▸ **TRY IT**
The data must be written out once more, precisely as given.

○ ○ ○ ○ ○ ○ ○

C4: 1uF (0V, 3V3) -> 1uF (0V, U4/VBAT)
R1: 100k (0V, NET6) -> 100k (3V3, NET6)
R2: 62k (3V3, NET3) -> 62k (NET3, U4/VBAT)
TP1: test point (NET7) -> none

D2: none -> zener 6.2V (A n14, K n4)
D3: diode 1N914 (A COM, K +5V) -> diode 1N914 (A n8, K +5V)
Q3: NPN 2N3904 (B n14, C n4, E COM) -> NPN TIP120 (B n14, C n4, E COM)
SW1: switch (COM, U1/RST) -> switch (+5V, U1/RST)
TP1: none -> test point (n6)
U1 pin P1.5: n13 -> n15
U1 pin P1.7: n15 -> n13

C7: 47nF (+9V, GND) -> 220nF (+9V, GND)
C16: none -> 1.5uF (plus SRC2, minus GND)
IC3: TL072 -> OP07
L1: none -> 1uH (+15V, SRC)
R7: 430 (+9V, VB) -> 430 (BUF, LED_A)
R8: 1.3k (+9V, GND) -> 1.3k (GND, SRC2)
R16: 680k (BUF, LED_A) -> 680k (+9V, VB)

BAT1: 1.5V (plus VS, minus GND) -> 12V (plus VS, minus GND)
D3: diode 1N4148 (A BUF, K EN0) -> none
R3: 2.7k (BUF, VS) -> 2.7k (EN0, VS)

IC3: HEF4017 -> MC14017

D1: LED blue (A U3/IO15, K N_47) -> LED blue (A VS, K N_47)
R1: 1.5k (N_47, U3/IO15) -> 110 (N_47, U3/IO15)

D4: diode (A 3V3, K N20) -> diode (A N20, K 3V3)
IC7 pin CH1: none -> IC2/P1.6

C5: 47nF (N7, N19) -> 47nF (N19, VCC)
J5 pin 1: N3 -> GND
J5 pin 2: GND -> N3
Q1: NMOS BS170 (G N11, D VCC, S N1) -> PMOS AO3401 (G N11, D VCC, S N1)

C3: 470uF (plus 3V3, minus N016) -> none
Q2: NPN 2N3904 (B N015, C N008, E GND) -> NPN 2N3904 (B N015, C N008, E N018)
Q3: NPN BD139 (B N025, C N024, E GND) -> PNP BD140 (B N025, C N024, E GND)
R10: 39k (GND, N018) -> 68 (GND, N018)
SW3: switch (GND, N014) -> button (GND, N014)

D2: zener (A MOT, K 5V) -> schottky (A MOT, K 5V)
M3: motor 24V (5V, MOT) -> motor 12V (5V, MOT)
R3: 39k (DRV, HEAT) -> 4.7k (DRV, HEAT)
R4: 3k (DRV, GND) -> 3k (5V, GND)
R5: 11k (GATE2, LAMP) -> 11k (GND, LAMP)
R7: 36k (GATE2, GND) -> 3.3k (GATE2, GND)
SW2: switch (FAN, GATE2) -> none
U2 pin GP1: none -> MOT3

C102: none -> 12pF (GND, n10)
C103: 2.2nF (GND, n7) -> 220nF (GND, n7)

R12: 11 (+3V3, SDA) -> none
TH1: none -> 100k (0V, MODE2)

○ ○ ○ ○ ○ ○ ○

▸ **ANSWER BOX**
C4: 1uF (0V, 3V3) -> 1uF (0V, U4/VBAT)
R1: 100k (0V, NET6) -> 100k (3V3, NET6)
R2: 62k (3V3, NET3) -> 62k (NET3, U4/VBAT)
TP1: test point (NET7) -> none

D2: none -> zener 6.2V (A n14, K n4)
D3: diode 1N914 (A COM, K +5V) -> diode 1N914 (A n8, K +5V)
Q3: NPN 2N3904 (B n14, C n4, E COM) -> NPN TIP120 (B n14, C n4, E COM)
SW1: switch (COM, U1/RST) -> switch (+5V, U1/RST)
TP1: none -> test point (n6)
U1 pin P1.5: n13 -> n15
U1 pin P1.7: n15 -> n13

C7: 47nF (+9V, GND) -> 220nF (+9V, GND)
C16: none -> 1.5uF (plus SRC2, minus GND)
IC3: TL072 -> OP07
L1: none -> 1uH (+15V, SRC)
R7: 430 (+9V, VB) -> 430 (BUF, LED_A)
R8: 1.3k (+9V, GND) -> 1.3k (GND, SRC2)
R16: 680k (BUF, LED_A) -> 680k (+9V, VB)

BAT1: 1.5V (plus VS, minus GND) -> 12V (plus VS, minus GND)
D3: diode 1N4148 (A BUF, K EN0) -> none
R3: 2.7k (BUF, VS) -> 2.7k (EN0, VS)

IC3: HEF4017 -> MC14017

D1: LED blue (A U3/IO15, K N_47) -> LED blue (A VS, K N_47)
R1: 1.5k (N_47, U3/IO15) -> 110 (N_47, U3/IO15)

D4: diode (A 3V3, K N20) -> diode (A N20, K 3V3)
IC7 pin CH1: none -> IC2/P1.6

C5: 47nF (N7, N19) -> 47nF (N19, VCC)
J5 pin 1: N3 -> GND
J5 pin 2: GND -> N3
Q1: NMOS BS170 (G N11, D VCC, S N1) -> PMOS AO3401 (G N11, D VCC, S N1)

C3: 470uF (plus 3V3, minus N016) -> none
Q2: NPN 2N3904 (B N015, C N008, E GND) -> NPN 2N3904 (B N015, C N008, E N018)
Q3: NPN BD139 (B N025, C N024, E GND) -> PNP BD140 (B N025, C N024, E GND)
R10: 39k (GND, N018) -> 68 (GND, N018)
SW3: switch (GND, N014) -> button (GND, N014)

D2: zener (A MOT, K 5V) -> schottky (A MOT, K 5V)
M3: motor 24V (5V, MOT) -> motor 12V (5V, MOT)
R3: 39k (DRV, HEAT) -> 4.7k (DRV, HEAT)
R4: 3k (DRV, GND) -> 3k (5V, GND)
R5: 11k (GATE2, LAMP) -> 11k (GND, LAMP)
R7: 36k (GATE2, GND) -> 3.3k (GATE2, GND)
SW2: switch (FAN, GATE2) -> none
U2 pin GP1: none -> MOT3

C102: none -> 12pF (GND, n10)
C103: 2.2nF (GND, n7) -> 220nF (GND, n7)

R12: 11 (+3V3, SDA) -> none
TH1: none -> 100k (0V, MODE2)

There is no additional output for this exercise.